# WORK ORDER:
For each line below that holds "shifted", return the line as it stands.

# RECORDS:

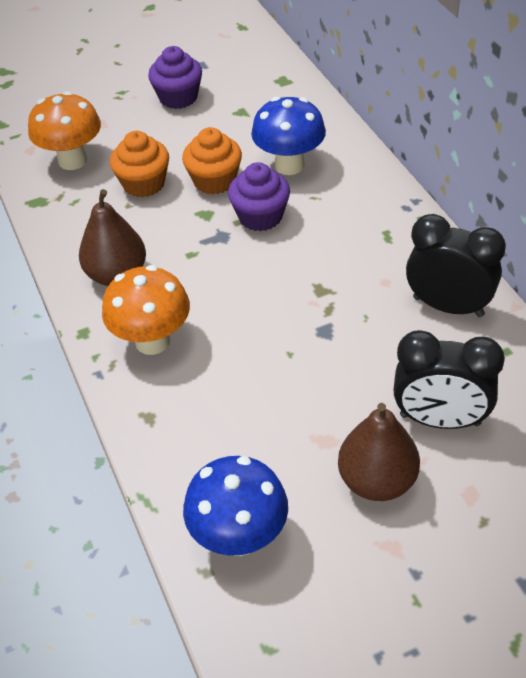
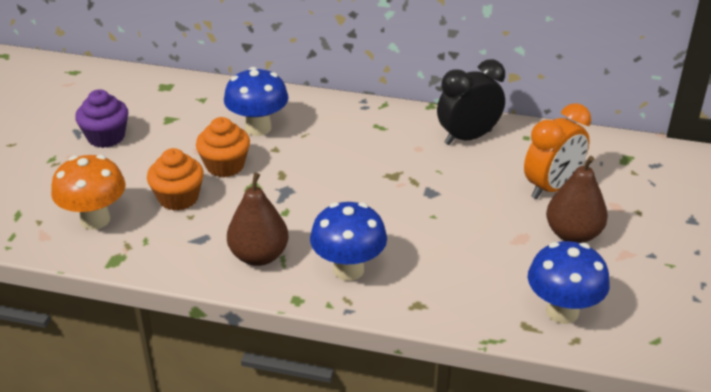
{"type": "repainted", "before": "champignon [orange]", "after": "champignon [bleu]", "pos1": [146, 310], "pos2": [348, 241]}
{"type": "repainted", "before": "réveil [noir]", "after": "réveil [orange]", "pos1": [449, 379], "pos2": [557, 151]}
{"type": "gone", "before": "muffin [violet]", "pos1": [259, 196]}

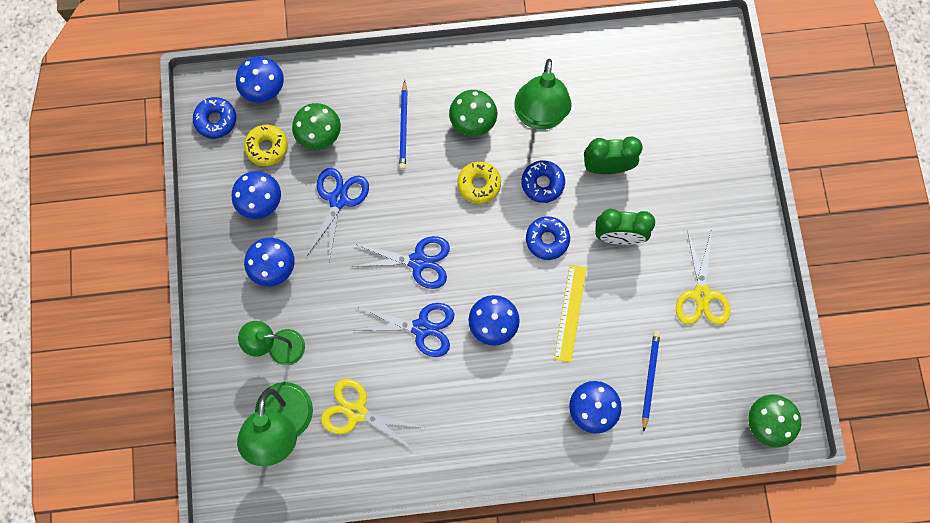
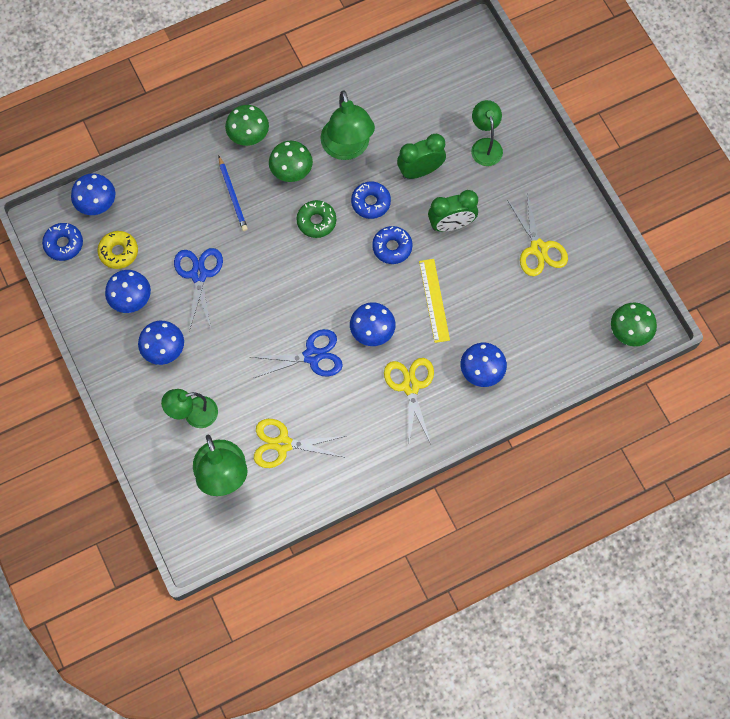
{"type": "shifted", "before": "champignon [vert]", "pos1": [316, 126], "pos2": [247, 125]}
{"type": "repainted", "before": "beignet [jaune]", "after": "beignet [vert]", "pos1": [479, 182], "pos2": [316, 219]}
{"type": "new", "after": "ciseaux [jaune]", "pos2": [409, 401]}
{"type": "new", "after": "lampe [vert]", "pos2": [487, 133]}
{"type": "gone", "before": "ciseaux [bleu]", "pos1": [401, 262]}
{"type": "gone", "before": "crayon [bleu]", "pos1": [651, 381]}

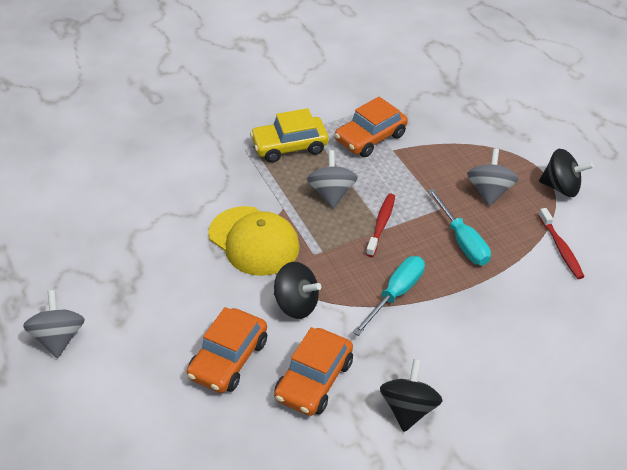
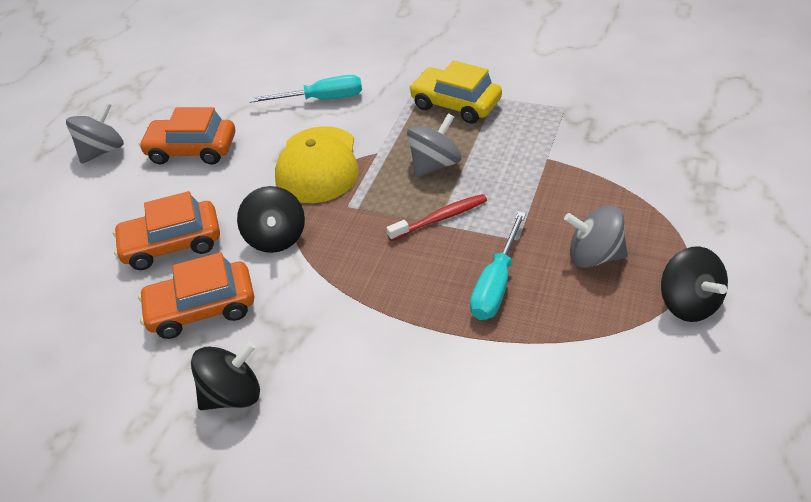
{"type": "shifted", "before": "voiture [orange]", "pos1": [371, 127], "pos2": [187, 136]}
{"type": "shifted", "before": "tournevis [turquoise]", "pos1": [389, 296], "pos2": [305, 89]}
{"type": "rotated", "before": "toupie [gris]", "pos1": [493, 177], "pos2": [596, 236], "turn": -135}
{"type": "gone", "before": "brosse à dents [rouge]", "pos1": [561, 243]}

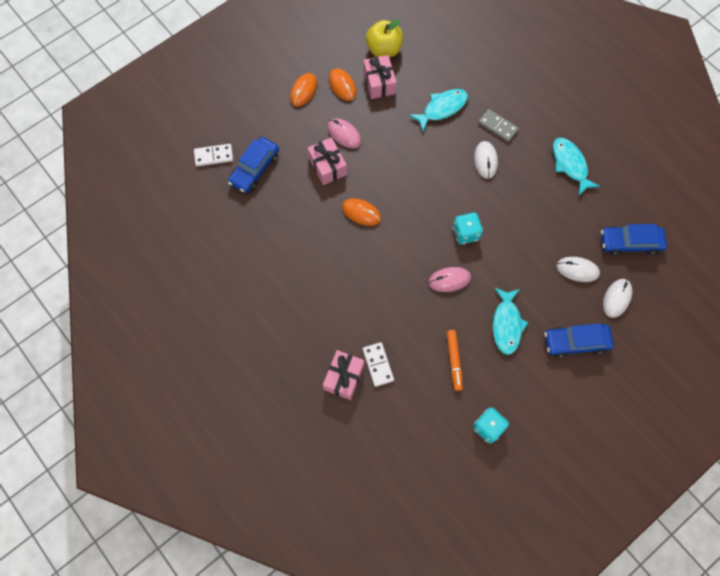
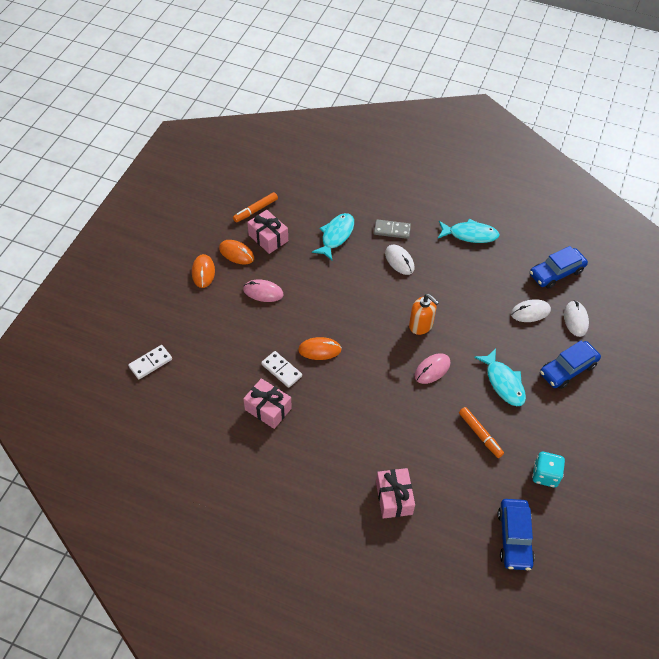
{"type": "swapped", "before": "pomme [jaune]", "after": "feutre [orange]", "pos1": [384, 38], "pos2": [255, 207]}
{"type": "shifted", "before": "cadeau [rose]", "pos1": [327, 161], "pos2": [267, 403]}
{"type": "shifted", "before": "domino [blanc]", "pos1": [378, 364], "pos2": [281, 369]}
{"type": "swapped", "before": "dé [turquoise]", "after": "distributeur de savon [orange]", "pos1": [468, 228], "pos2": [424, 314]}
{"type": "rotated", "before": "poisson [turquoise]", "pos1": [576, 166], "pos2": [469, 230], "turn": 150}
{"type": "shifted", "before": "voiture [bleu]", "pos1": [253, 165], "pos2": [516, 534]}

# TASK RESULT:
{"type": "shifted", "before": "champignon [vert]", "pos1": [316, 126], "pos2": [247, 125]}
{"type": "shifted", "before": "voiture [orange]", "pos1": [371, 127], "pos2": [187, 136]}
{"type": "shifted", "before": "tournevis [turquoise]", "pos1": [389, 296], "pos2": [305, 89]}
{"type": "shifted", "before": "cadeau [rose]", "pos1": [327, 161], "pos2": [267, 403]}
{"type": "shifted", "before": "domino [blanc]", "pos1": [378, 364], "pos2": [281, 369]}
{"type": "shifted", "before": "voiture [bleu]", "pos1": [253, 165], "pos2": [516, 534]}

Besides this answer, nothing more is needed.